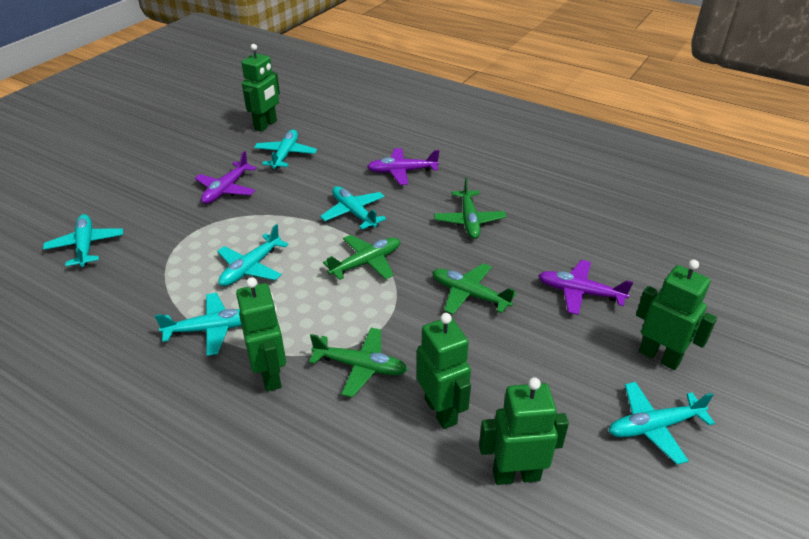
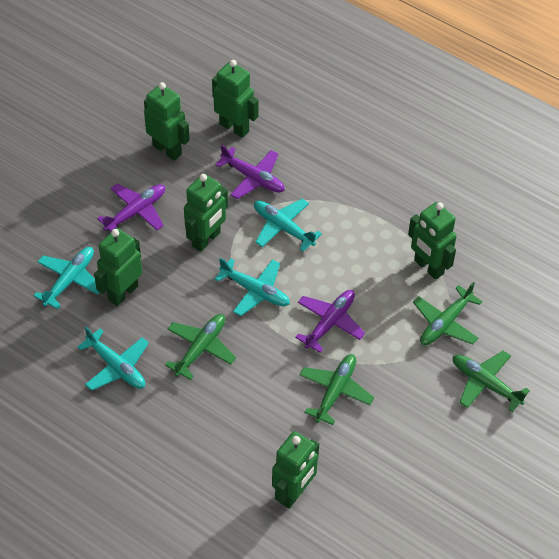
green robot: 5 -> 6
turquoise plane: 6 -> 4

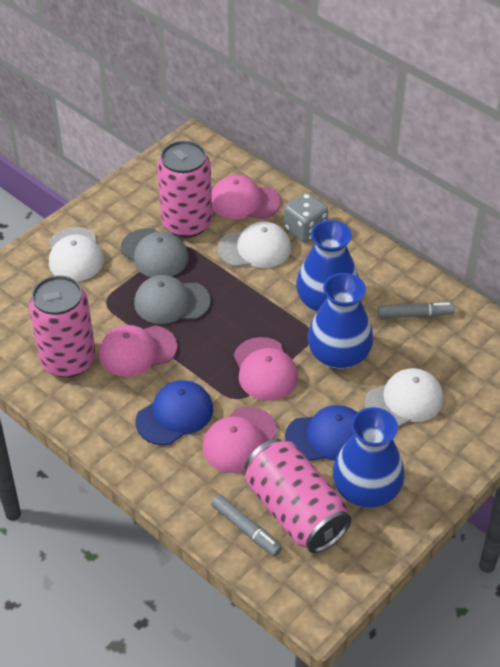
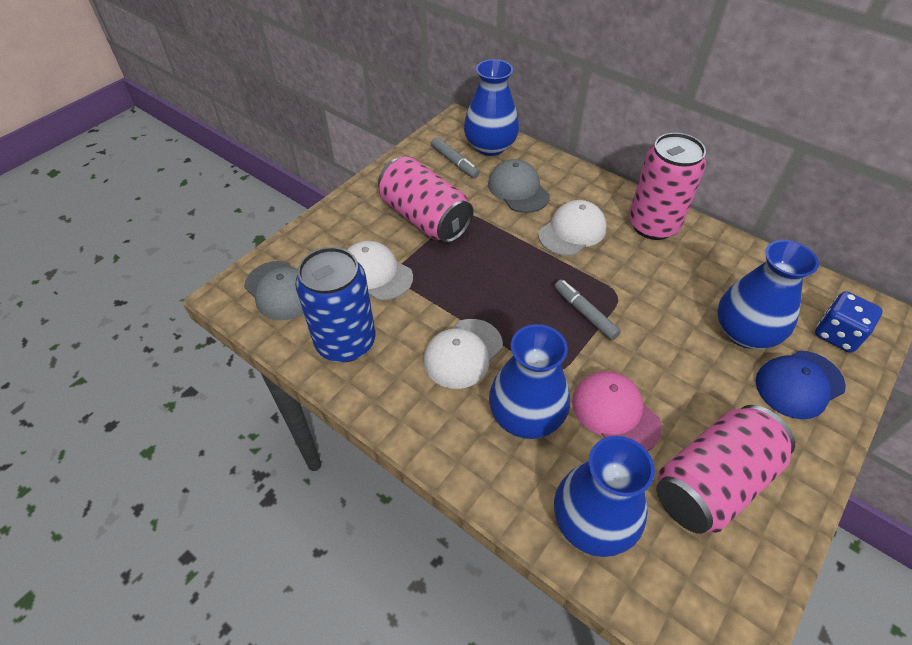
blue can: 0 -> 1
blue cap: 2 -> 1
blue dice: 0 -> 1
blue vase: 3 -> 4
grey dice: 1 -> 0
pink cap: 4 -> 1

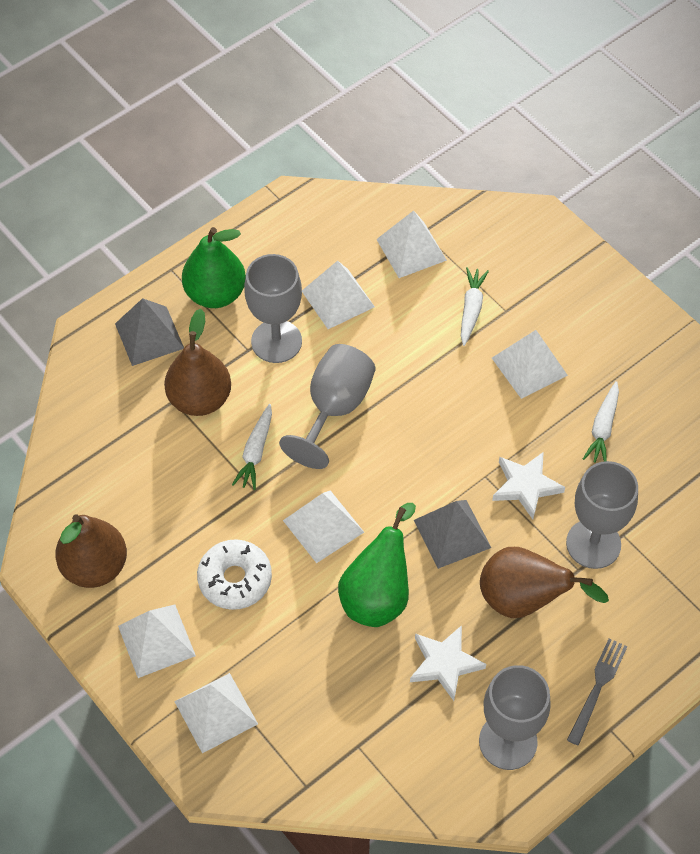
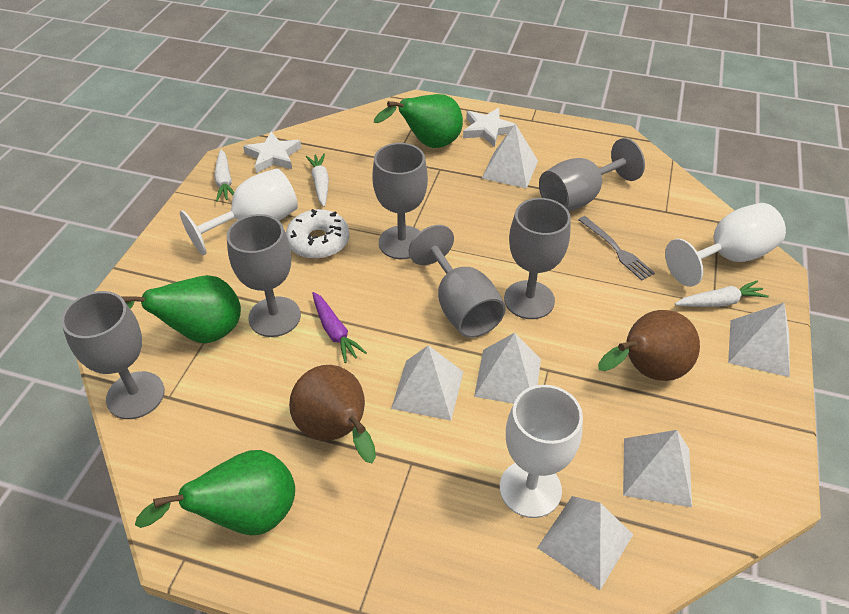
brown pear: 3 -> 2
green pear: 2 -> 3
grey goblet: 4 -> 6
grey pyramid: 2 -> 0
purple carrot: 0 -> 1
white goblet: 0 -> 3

#### [Task brief]
Reproduce all entries above exactly, minus the images.

#### [Solution for this problem]
green robot: 5 -> 6
turquoise plane: 6 -> 4

blue can: 0 -> 1
blue cap: 2 -> 1
blue dice: 0 -> 1
blue vase: 3 -> 4
grey dice: 1 -> 0
pink cap: 4 -> 1

brown pear: 3 -> 2
green pear: 2 -> 3
grey goblet: 4 -> 6
grey pyramid: 2 -> 0
purple carrot: 0 -> 1
white goblet: 0 -> 3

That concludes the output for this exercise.